Data supplied:
[start]

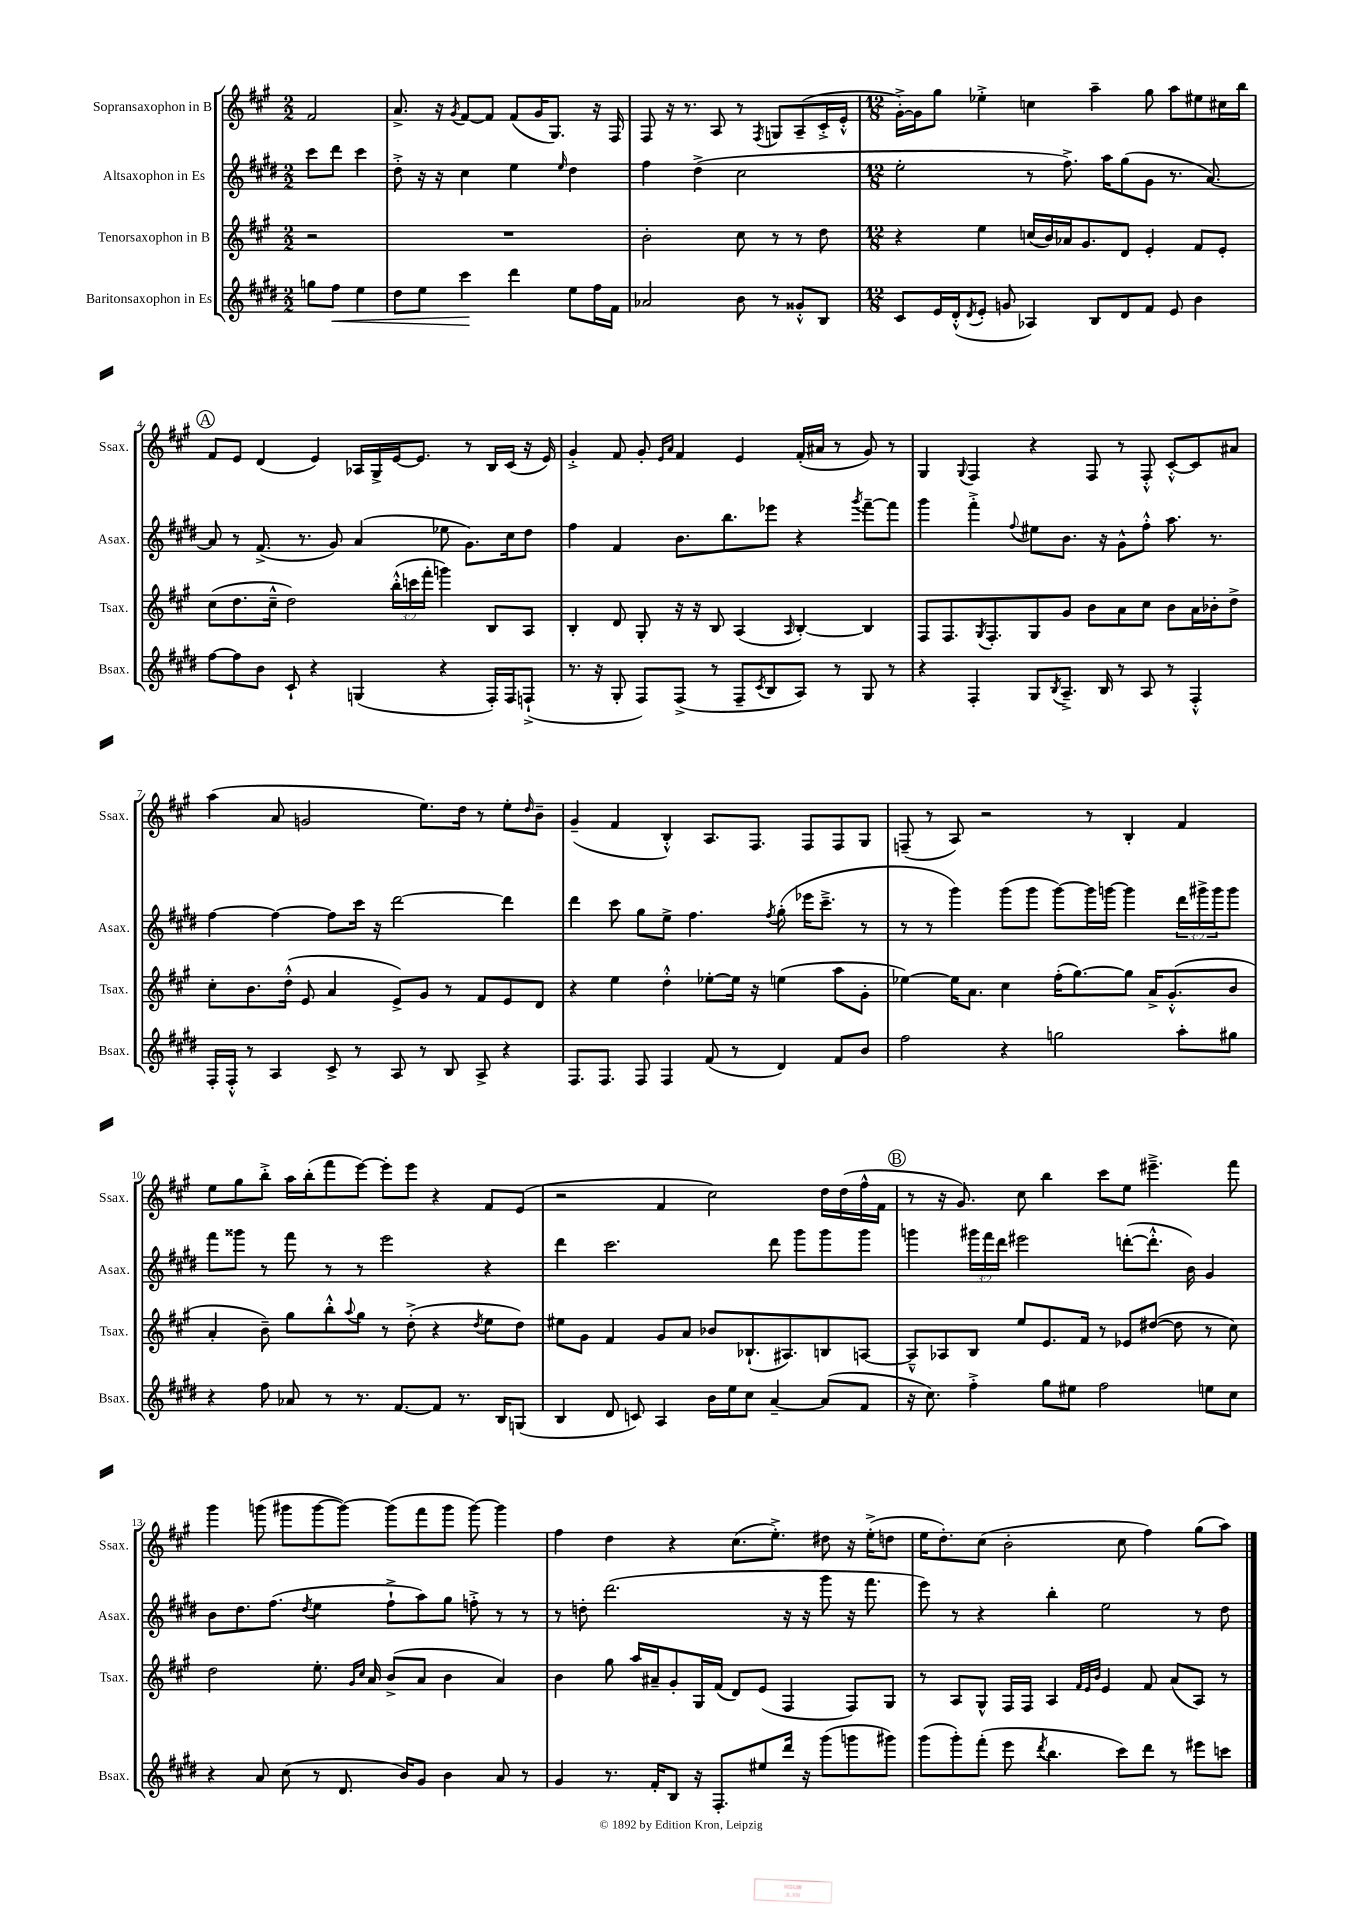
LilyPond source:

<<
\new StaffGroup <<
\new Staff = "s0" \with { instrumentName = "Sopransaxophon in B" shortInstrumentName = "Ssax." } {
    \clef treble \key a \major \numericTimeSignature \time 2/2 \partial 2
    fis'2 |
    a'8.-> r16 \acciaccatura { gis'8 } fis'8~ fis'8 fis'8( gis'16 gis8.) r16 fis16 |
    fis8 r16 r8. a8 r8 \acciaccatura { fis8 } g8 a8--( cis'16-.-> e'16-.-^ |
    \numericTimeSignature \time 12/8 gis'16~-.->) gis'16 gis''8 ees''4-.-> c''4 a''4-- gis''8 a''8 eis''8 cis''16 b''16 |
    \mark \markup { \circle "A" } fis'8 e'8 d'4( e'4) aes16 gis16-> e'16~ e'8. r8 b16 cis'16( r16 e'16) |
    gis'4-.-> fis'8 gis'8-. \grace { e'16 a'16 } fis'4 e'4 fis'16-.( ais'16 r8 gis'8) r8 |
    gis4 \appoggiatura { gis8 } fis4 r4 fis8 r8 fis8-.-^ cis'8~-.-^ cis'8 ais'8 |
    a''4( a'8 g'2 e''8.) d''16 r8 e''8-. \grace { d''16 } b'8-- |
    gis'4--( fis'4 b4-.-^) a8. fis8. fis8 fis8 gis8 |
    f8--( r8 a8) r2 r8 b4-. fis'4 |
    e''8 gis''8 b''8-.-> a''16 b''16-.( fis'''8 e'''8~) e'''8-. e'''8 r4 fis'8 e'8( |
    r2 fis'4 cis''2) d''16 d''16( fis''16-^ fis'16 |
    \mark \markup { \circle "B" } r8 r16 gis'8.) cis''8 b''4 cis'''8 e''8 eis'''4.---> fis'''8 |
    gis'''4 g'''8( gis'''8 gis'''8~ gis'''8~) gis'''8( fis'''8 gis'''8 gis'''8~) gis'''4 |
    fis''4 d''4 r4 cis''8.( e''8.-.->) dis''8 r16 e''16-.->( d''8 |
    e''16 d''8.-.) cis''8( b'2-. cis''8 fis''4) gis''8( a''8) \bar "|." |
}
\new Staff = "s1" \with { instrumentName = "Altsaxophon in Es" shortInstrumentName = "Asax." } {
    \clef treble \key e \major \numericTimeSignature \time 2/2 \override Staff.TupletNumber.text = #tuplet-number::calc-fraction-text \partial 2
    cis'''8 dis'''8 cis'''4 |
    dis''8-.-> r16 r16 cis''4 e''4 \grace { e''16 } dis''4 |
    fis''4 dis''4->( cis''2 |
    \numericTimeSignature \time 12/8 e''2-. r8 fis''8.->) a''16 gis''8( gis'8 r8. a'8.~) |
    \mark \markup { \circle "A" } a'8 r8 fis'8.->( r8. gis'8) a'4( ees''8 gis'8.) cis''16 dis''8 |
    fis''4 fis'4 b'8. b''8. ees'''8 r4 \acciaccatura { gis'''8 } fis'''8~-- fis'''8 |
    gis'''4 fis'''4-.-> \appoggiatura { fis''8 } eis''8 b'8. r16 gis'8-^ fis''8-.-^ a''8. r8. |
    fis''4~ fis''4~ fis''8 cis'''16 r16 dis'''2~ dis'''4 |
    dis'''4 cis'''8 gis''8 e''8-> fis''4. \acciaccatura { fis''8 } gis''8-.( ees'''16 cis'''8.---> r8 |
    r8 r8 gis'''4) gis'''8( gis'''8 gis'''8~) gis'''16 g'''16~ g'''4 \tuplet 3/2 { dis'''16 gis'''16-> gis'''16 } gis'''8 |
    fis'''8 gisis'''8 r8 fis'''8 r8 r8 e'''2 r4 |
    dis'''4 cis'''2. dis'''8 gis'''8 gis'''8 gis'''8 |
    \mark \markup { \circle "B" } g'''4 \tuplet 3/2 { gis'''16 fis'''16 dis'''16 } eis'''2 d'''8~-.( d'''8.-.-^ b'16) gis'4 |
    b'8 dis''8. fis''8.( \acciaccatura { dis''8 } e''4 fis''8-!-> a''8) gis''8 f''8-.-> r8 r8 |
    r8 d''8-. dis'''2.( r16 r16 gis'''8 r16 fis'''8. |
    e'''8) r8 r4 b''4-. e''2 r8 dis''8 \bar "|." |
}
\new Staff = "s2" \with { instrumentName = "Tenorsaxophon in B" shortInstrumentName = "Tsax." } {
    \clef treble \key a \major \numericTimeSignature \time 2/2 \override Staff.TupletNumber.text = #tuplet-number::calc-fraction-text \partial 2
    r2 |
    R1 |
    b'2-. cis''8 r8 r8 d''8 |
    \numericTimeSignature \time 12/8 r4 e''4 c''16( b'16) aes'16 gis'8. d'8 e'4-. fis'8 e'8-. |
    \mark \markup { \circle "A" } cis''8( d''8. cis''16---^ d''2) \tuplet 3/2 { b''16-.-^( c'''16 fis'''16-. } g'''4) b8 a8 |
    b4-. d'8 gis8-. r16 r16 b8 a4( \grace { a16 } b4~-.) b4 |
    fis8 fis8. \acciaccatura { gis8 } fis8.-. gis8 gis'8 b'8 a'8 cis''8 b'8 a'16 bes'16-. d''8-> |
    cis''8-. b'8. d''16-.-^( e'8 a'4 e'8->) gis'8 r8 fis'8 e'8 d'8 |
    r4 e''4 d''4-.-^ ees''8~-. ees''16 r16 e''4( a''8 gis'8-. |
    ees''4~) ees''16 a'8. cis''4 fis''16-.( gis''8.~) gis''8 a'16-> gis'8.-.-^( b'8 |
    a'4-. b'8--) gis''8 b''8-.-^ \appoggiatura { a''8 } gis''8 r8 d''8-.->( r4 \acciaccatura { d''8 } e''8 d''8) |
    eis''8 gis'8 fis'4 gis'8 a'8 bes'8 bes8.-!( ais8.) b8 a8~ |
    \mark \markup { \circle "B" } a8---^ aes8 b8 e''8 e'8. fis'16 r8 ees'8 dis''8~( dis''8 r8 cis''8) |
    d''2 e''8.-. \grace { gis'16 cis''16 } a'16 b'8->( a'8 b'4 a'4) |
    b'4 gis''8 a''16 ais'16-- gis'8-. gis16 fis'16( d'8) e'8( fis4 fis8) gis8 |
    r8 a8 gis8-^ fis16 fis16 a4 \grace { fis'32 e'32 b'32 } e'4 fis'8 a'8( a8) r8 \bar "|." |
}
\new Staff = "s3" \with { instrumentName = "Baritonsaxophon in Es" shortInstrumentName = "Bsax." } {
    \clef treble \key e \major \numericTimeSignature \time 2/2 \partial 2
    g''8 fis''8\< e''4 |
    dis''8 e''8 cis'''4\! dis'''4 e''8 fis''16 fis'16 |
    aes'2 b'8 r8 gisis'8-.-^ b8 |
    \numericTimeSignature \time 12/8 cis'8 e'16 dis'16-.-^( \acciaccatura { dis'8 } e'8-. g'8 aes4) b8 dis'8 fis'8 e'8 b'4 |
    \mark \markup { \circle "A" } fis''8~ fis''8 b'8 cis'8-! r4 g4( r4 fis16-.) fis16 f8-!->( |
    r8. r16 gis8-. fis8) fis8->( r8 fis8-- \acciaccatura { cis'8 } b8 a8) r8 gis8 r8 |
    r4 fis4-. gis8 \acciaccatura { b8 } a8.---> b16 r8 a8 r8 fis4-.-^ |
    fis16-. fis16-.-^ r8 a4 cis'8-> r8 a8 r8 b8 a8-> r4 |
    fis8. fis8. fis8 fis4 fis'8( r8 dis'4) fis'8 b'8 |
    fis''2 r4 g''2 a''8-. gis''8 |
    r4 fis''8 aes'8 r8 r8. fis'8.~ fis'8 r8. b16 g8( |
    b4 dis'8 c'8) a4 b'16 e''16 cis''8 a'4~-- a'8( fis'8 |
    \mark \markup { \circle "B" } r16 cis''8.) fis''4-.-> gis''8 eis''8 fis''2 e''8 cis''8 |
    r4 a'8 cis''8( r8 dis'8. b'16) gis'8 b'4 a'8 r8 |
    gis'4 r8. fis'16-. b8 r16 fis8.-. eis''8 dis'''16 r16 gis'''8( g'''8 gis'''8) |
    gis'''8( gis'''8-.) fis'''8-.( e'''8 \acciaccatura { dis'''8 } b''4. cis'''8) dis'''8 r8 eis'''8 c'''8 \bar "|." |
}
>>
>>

[end]

What you need to do:
Pick out every line of the entries above that contains the string "number" and copy each of those lines in full.

Solution for this exercise:
    \clef treble \key e \major \numericTimeSignature \time 2/2 \override Staff.TupletNumber.text = #tuplet-number::calc-fraction-text \partial 2
    \clef treble \key a \major \numericTimeSignature \time 2/2 \override Staff.TupletNumber.text = #tuplet-number::calc-fraction-text \partial 2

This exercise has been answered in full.